▶ **DATASET**
-------
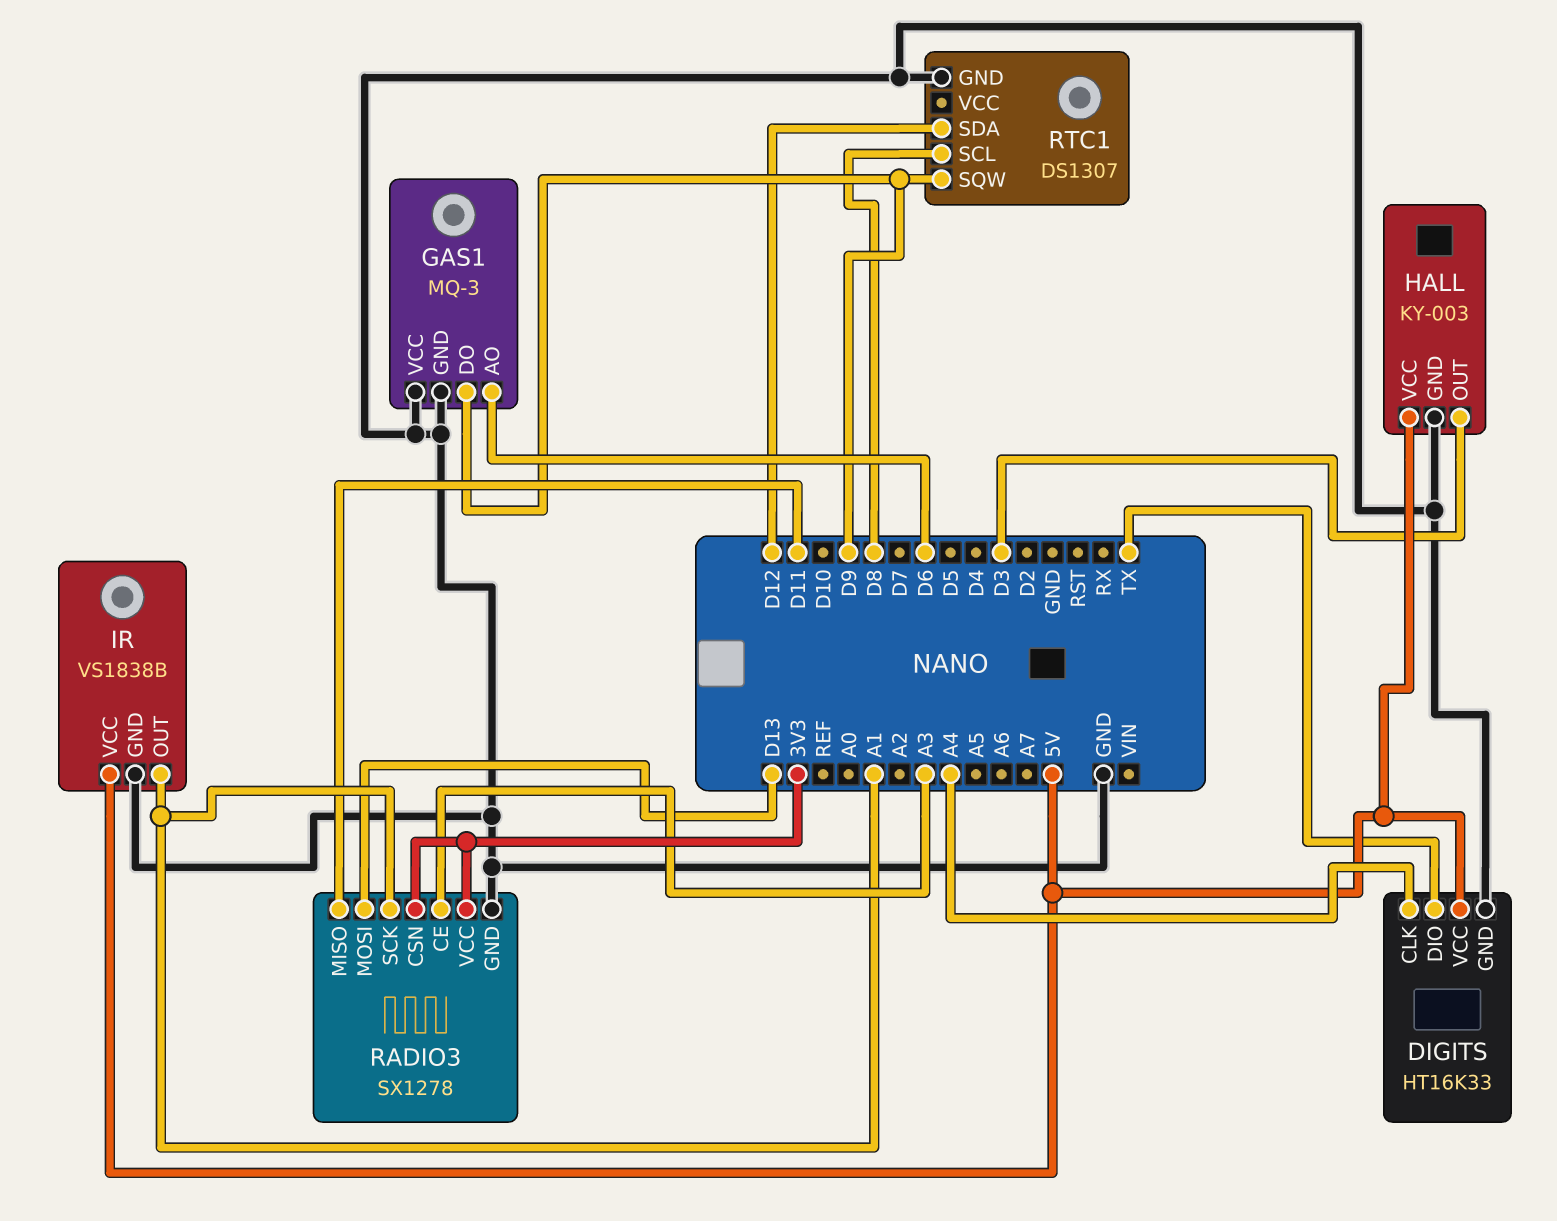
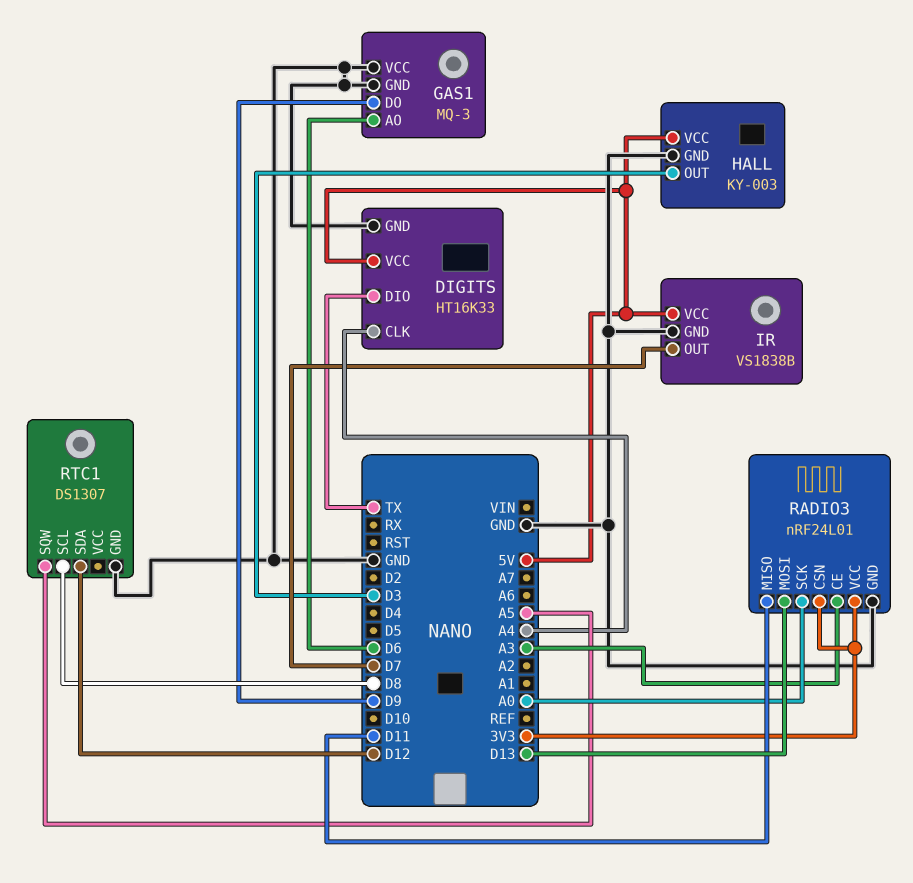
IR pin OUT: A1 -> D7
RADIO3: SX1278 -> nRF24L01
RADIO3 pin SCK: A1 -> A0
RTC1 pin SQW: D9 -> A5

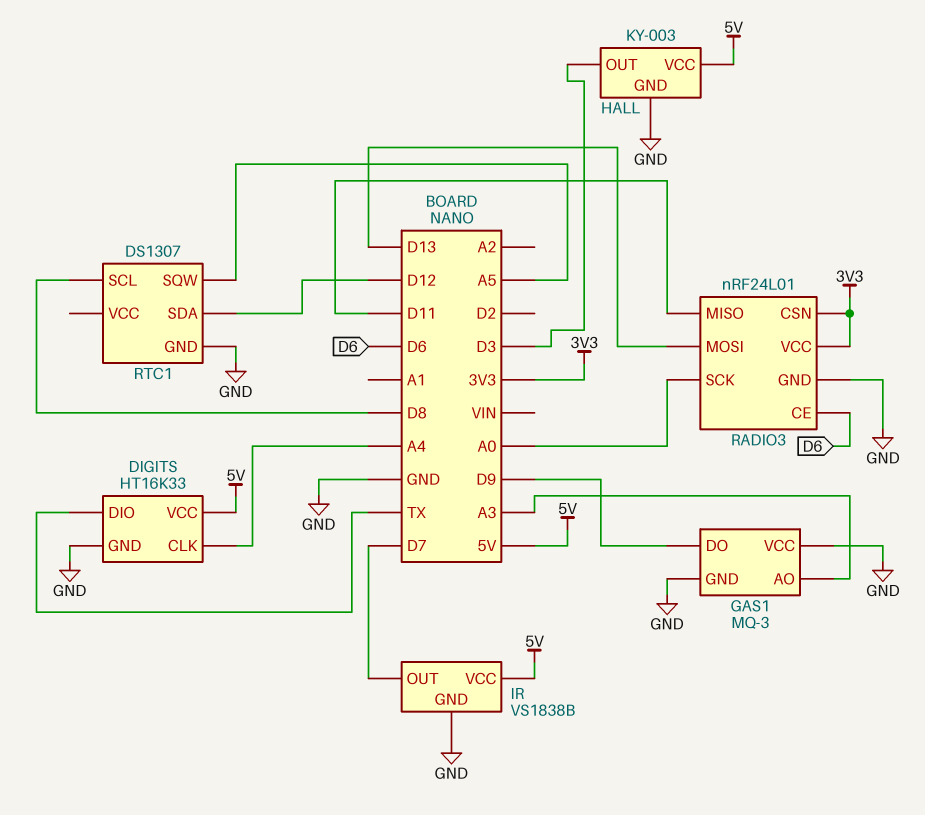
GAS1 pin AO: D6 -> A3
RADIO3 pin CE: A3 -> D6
-------
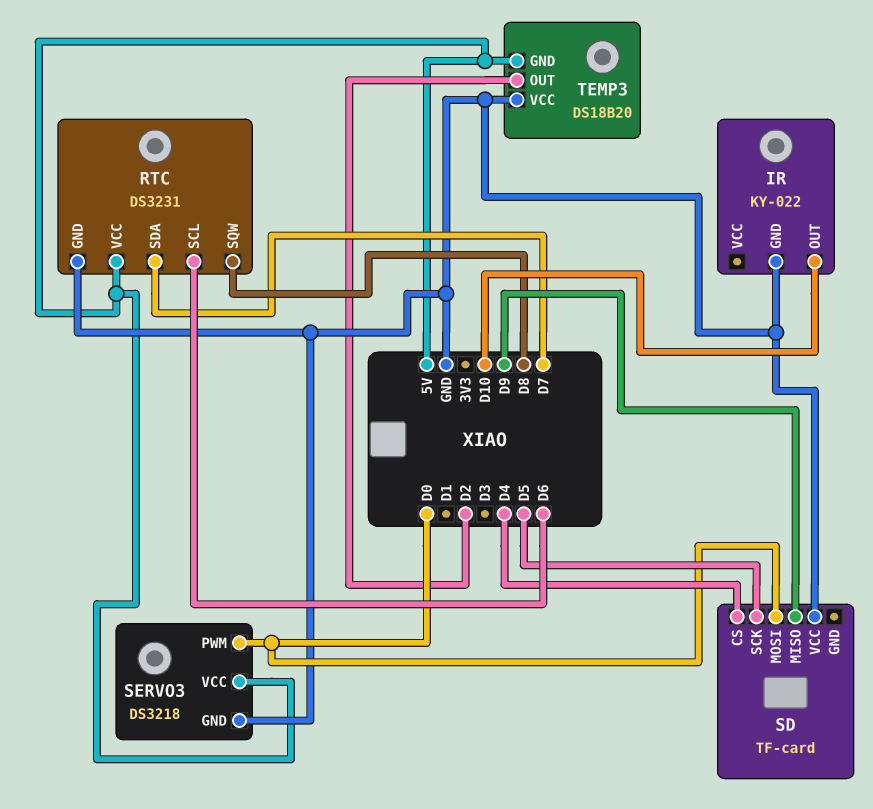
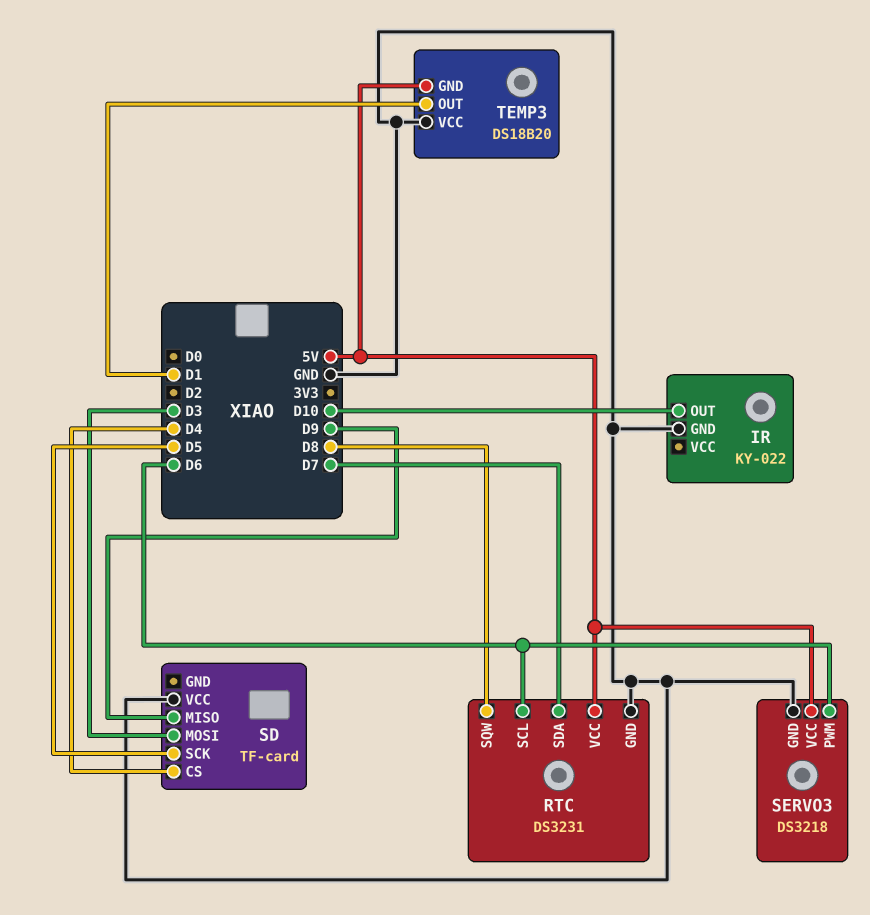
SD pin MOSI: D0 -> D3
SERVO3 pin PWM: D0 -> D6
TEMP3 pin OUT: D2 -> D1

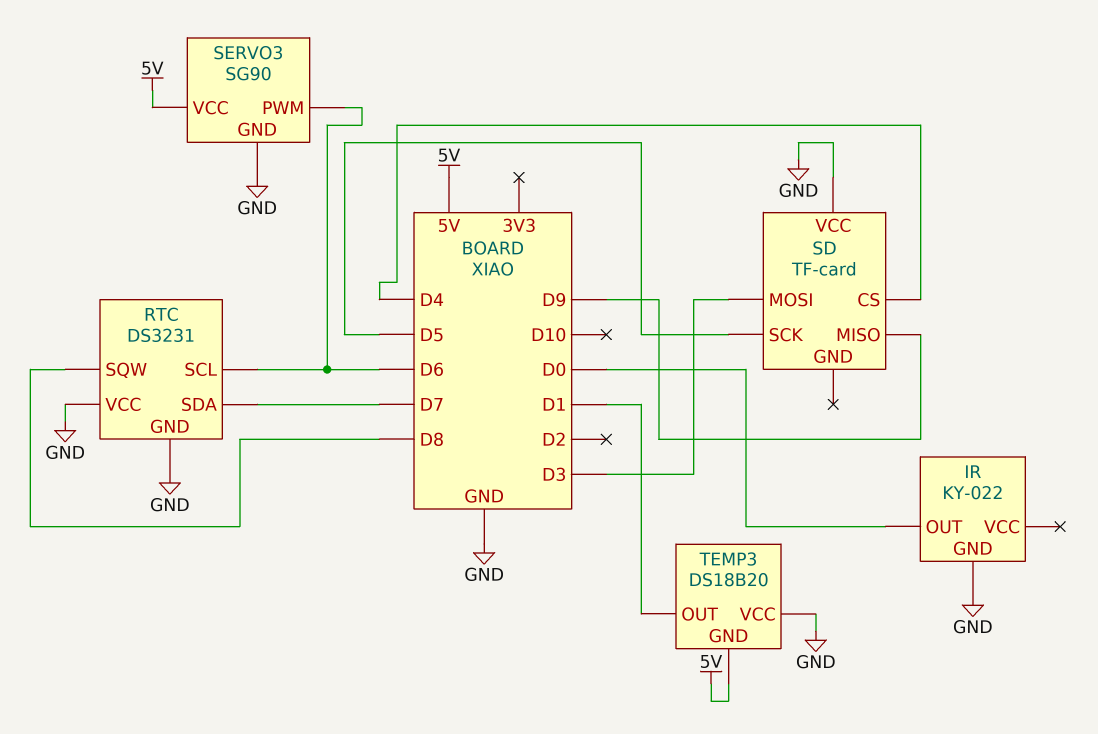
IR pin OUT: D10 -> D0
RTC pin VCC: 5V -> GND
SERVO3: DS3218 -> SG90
-------
▶ **TASK ITEM**
A clean copy is needed of the lines in the listing above from the one with "TEMP3 pin OUT: D2 -> D1" through the one with "SERVO3: DS3218 -> SG90", exact in every word and free of pictures.

▶ **REPLY**
TEMP3 pin OUT: D2 -> D1

IR pin OUT: D10 -> D0
RTC pin VCC: 5V -> GND
SERVO3: DS3218 -> SG90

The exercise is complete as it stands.